** THE DATA follows **

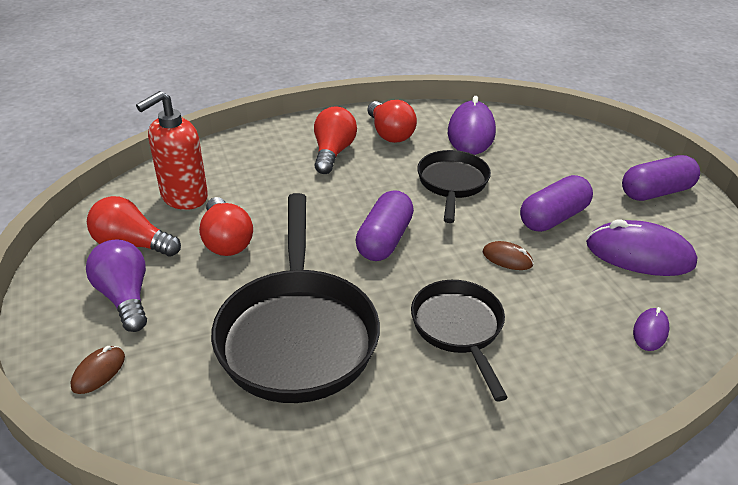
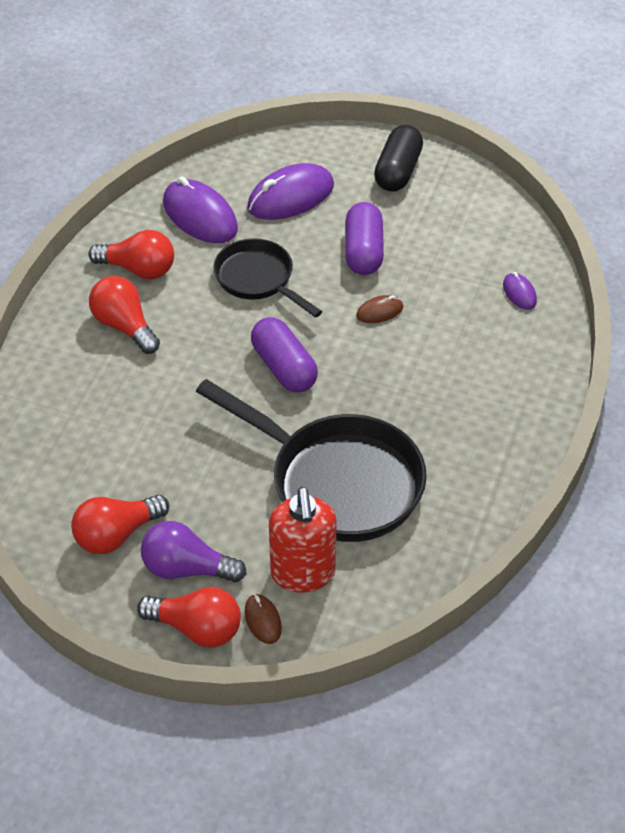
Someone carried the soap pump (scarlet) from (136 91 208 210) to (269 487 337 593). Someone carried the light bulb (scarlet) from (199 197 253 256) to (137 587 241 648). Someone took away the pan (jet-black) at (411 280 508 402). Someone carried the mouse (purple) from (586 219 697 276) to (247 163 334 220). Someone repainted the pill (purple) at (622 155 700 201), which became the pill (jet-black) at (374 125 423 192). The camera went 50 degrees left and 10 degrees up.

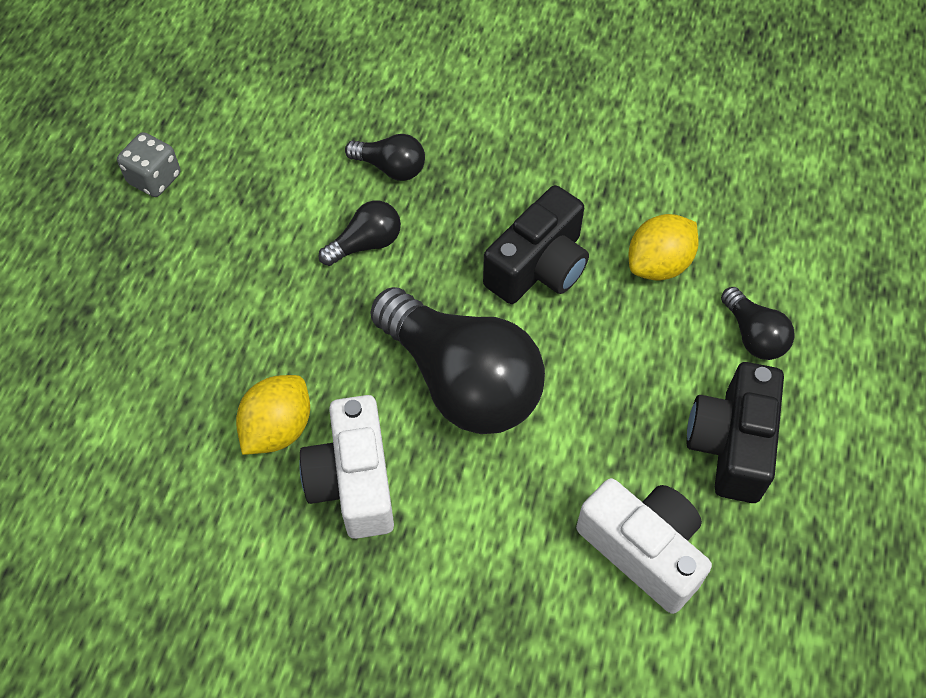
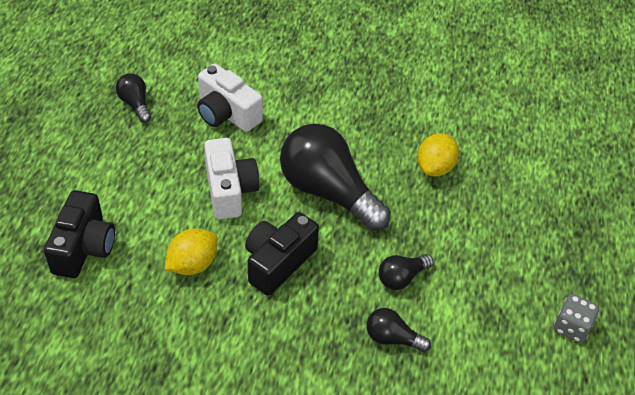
Someone carried the photo camera (pure white) from (299 395 394 539) to (204 138 259 219). Someone carried the photo camera (jet-black) from (687 362 784 503) to (44 190 115 278). Someone carried the light bulb (jet-black) from (721 287 795 360) to (116 74 151 123). The camera went 175 degrees right and 10 degrees down.

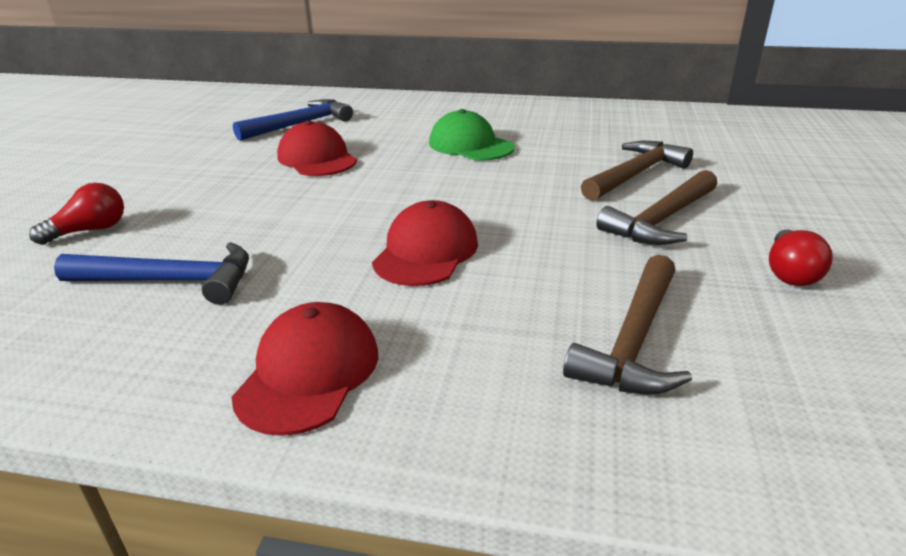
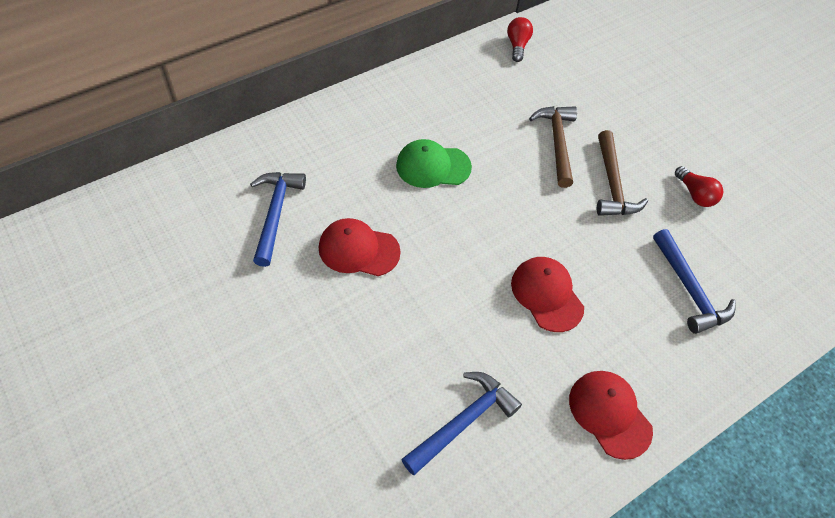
Someone carried the light bulb (scarlet) from (29 183 124 245) to (507 17 533 62). Someone repainted the hammer (russet) at (563 255 692 395), which became the hammer (blue) at (653 229 736 334). The camera went 50 degrees left and 25 degrees up.

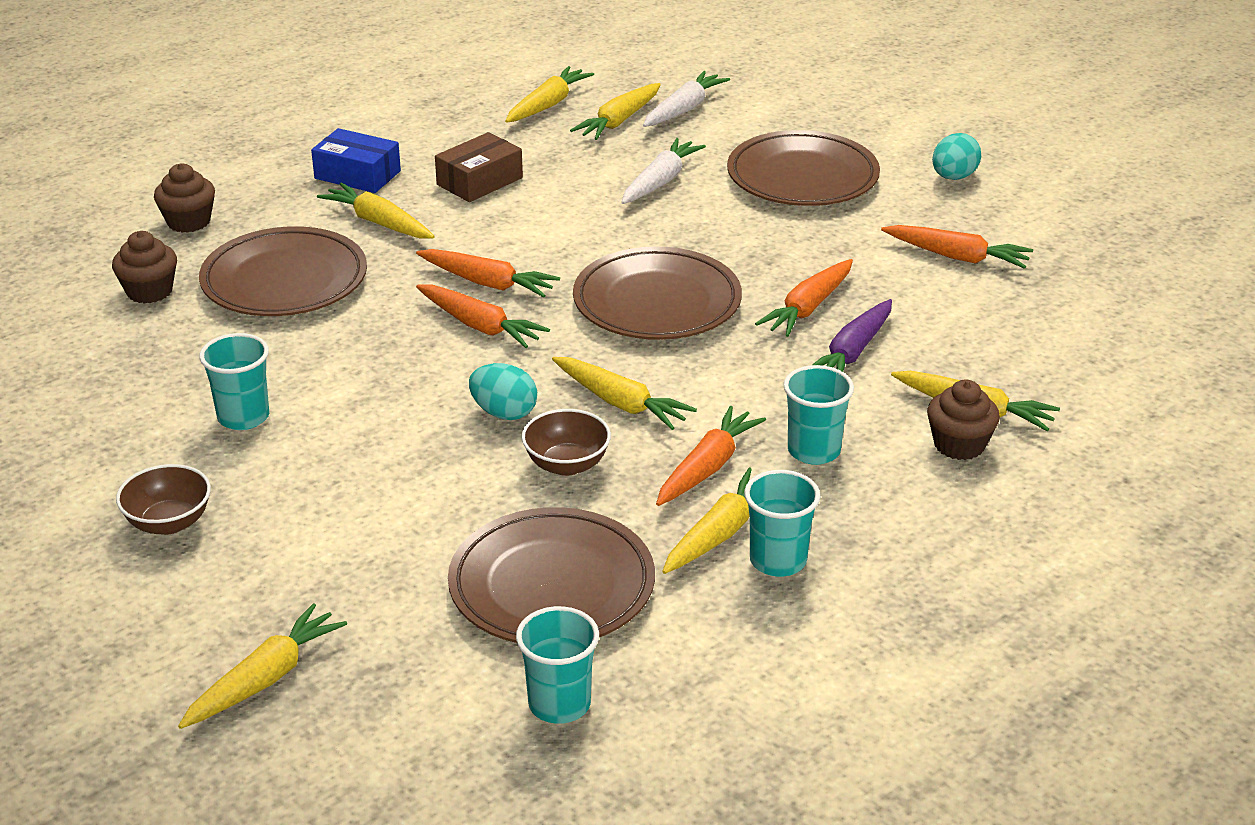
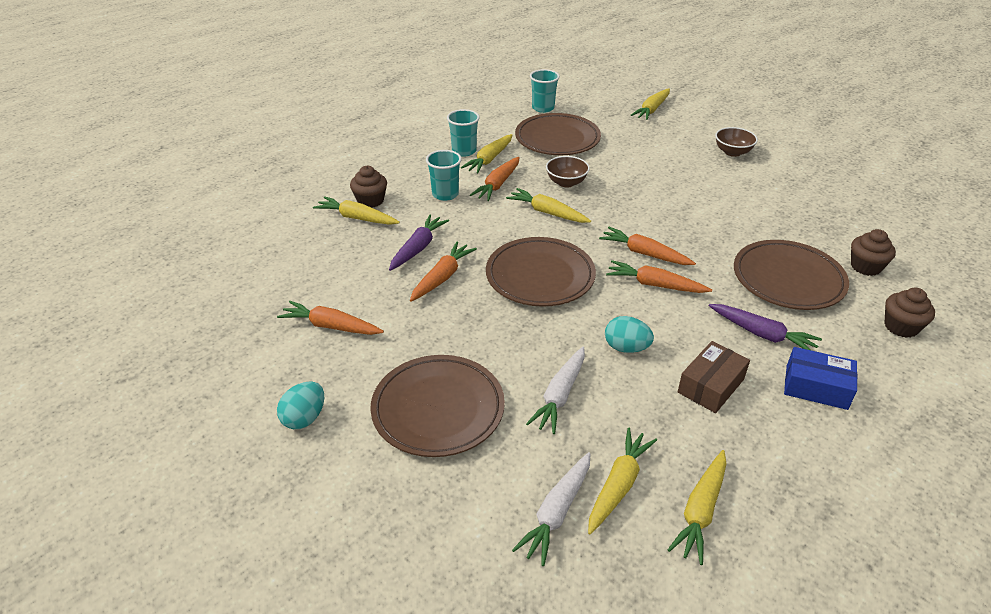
Someone took away the beaker (aqua) at (199 333 269 430). Someone repainted the carrot (yellow) at (317 183 435 239), which became the carrot (purple) at (708 304 822 350). Someone carried the toy egg (aqua) from (469 363 537 420) to (605 316 654 353). The camera went 175 degrees right and 5 degrees up.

** End of THE DATA **

Exclude every picture and restate the listing word for word.

■ SOLUTION TO THIS EXERCISE:
Someone carried the soap pump (scarlet) from (136 91 208 210) to (269 487 337 593). Someone carried the light bulb (scarlet) from (199 197 253 256) to (137 587 241 648). Someone took away the pan (jet-black) at (411 280 508 402). Someone carried the mouse (purple) from (586 219 697 276) to (247 163 334 220). Someone repainted the pill (purple) at (622 155 700 201), which became the pill (jet-black) at (374 125 423 192). The camera went 50 degrees left and 10 degrees up.

Someone carried the photo camera (pure white) from (299 395 394 539) to (204 138 259 219). Someone carried the photo camera (jet-black) from (687 362 784 503) to (44 190 115 278). Someone carried the light bulb (jet-black) from (721 287 795 360) to (116 74 151 123). The camera went 175 degrees right and 10 degrees down.

Someone carried the light bulb (scarlet) from (29 183 124 245) to (507 17 533 62). Someone repainted the hammer (russet) at (563 255 692 395), which became the hammer (blue) at (653 229 736 334). The camera went 50 degrees left and 25 degrees up.

Someone took away the beaker (aqua) at (199 333 269 430). Someone repainted the carrot (yellow) at (317 183 435 239), which became the carrot (purple) at (708 304 822 350). Someone carried the toy egg (aqua) from (469 363 537 420) to (605 316 654 353). The camera went 175 degrees right and 5 degrees up.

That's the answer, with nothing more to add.